Activity:
The required output is the line with "purple arrow: (36, 98) -> (58, 128), moved" plus all lines that follow it to the end of the listing below, written out exactly, with no pictures.

Available data:
+++++

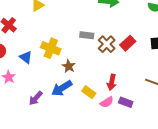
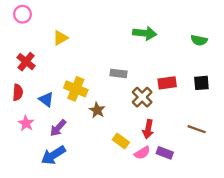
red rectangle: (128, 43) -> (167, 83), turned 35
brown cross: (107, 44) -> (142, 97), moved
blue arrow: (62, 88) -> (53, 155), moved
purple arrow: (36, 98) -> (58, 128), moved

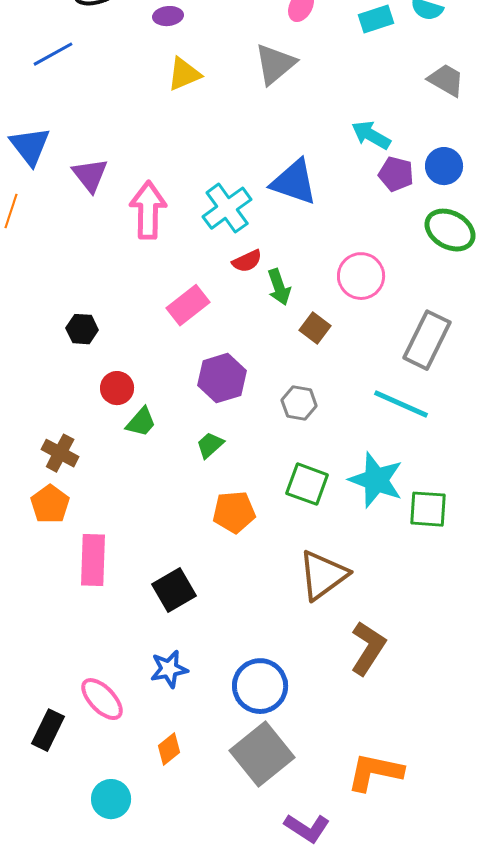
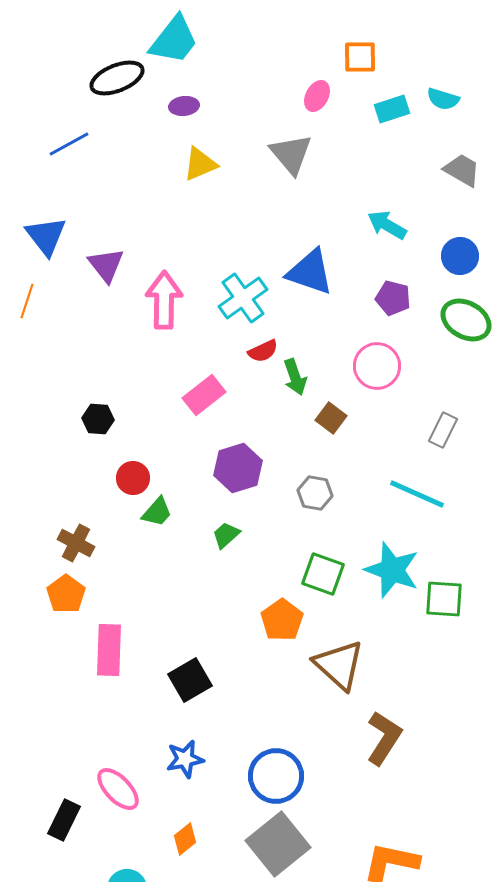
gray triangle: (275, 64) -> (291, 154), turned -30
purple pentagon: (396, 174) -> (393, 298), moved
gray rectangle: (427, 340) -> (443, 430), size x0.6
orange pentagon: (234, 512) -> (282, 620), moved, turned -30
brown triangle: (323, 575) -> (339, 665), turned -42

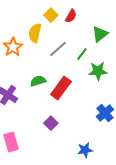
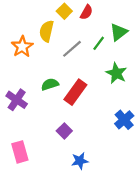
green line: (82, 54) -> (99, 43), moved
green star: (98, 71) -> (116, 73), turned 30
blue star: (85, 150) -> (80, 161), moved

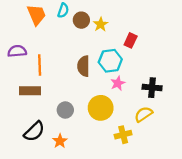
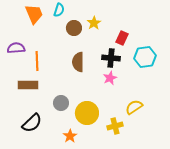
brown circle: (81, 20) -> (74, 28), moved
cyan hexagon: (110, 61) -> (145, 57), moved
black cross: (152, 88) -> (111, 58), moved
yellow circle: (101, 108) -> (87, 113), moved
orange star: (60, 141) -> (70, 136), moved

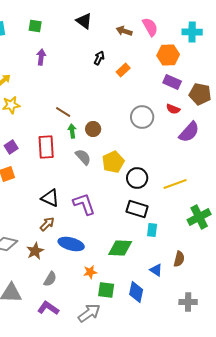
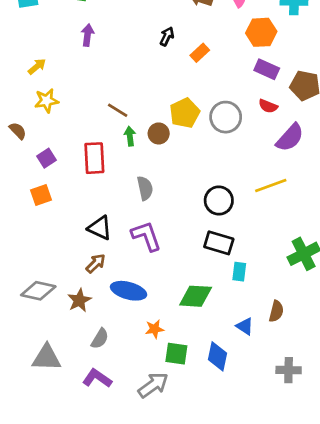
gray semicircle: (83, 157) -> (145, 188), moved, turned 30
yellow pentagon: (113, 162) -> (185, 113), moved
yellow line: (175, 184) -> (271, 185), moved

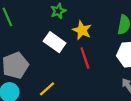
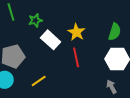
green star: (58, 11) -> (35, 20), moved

+++++

Answer box:
purple arrow: (36, 98) -> (58, 128), moved

gray triangle: (275, 64) -> (291, 154), turned -30
purple pentagon: (396, 174) -> (393, 298), moved
gray rectangle: (427, 340) -> (443, 430), size x0.6
orange pentagon: (234, 512) -> (282, 620), moved, turned -30
brown triangle: (323, 575) -> (339, 665), turned -42

green line: (82, 54) -> (99, 43), moved
green star: (98, 71) -> (116, 73), turned 30
blue star: (85, 150) -> (80, 161), moved

brown circle: (81, 20) -> (74, 28), moved
cyan hexagon: (110, 61) -> (145, 57), moved
black cross: (152, 88) -> (111, 58), moved
yellow circle: (101, 108) -> (87, 113), moved
orange star: (60, 141) -> (70, 136), moved

gray semicircle: (83, 157) -> (145, 188), moved, turned 30
yellow pentagon: (113, 162) -> (185, 113), moved
yellow line: (175, 184) -> (271, 185), moved

green star: (58, 11) -> (35, 20), moved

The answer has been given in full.